◆ **Exercise instructions**
Repeat every one of the records below word for word, leaving the pictures out of your answer.

◆ **Visual spatial reasoning items**
_ _ _ _ _ _ _

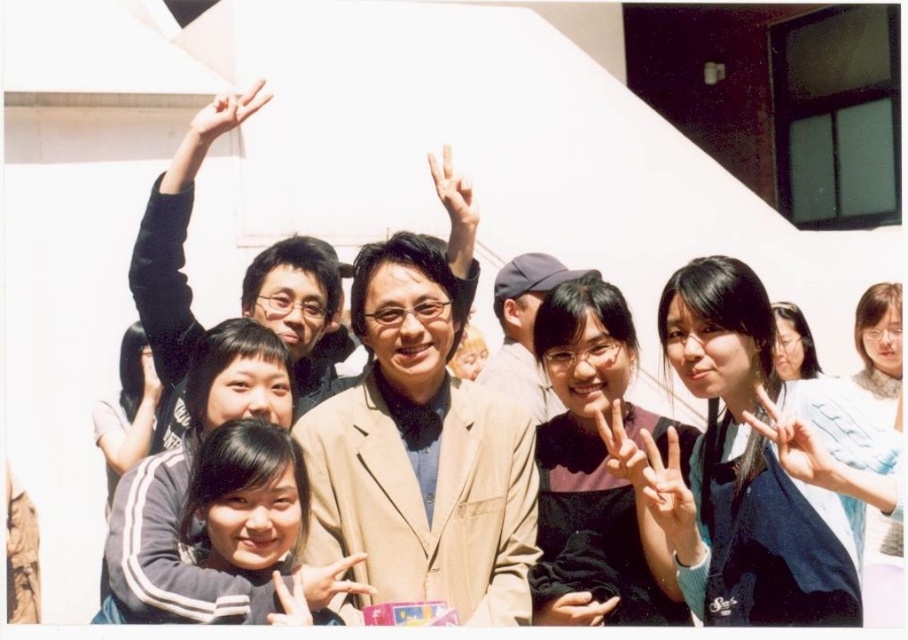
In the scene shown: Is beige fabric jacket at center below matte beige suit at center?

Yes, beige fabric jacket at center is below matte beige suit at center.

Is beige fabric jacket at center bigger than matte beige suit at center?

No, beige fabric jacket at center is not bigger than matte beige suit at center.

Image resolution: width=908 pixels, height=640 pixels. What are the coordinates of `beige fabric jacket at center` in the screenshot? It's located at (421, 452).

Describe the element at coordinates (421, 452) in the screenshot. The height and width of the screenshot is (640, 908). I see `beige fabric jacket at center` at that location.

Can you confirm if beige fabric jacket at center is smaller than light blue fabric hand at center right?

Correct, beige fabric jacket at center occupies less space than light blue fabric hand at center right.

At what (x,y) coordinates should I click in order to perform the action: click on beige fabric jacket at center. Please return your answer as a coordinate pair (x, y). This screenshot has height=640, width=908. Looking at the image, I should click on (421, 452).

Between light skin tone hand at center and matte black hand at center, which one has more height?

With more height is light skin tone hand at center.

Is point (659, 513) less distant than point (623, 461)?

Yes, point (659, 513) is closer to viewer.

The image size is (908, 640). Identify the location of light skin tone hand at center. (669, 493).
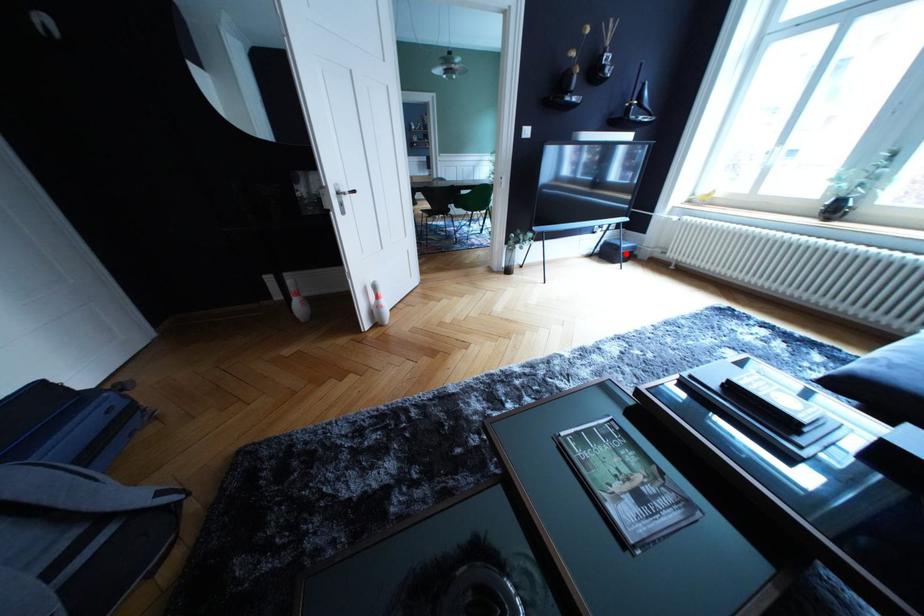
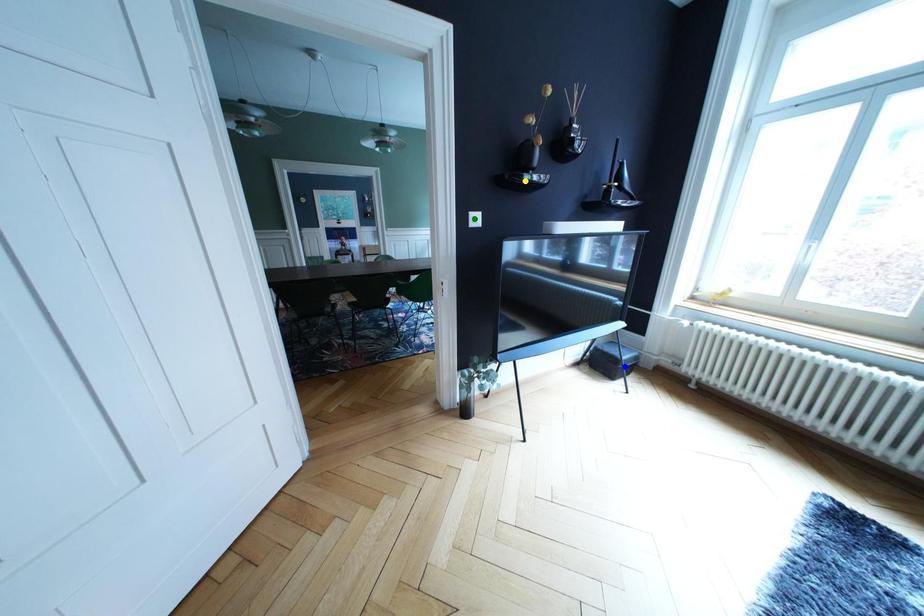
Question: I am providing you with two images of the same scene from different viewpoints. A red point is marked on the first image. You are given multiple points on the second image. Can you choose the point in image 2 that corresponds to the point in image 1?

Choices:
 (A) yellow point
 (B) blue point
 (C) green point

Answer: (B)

_ _ _ _ _ _ _

◆ **Exercise response**
In the scene shown: Is beige fabric jacket at center below matte beige suit at center?

Yes, beige fabric jacket at center is below matte beige suit at center.

Is beige fabric jacket at center bigger than matte beige suit at center?

No, beige fabric jacket at center is not bigger than matte beige suit at center.

Image resolution: width=908 pixels, height=640 pixels. What are the coordinates of `beige fabric jacket at center` in the screenshot? It's located at (421, 452).

Describe the element at coordinates (421, 452) in the screenshot. The height and width of the screenshot is (640, 908). I see `beige fabric jacket at center` at that location.

Can you confirm if beige fabric jacket at center is smaller than light blue fabric hand at center right?

Correct, beige fabric jacket at center occupies less space than light blue fabric hand at center right.

At what (x,y) coordinates should I click in order to perform the action: click on beige fabric jacket at center. Please return your answer as a coordinate pair (x, y). This screenshot has height=640, width=908. Looking at the image, I should click on (421, 452).

Between light skin tone hand at center and matte black hand at center, which one has more height?

With more height is light skin tone hand at center.

Is point (659, 513) less distant than point (623, 461)?

Yes, point (659, 513) is closer to viewer.

The image size is (908, 640). Identify the location of light skin tone hand at center. (669, 493).
Question: I am providing you with two images of the same scene from different viewpoints. A red point is marked on the first image. You are given multiple points on the second image. Can you choose the point in image 2 that corresponds to the point in image 1?

Choices:
 (A) yellow point
 (B) blue point
 (C) green point

Answer: (B)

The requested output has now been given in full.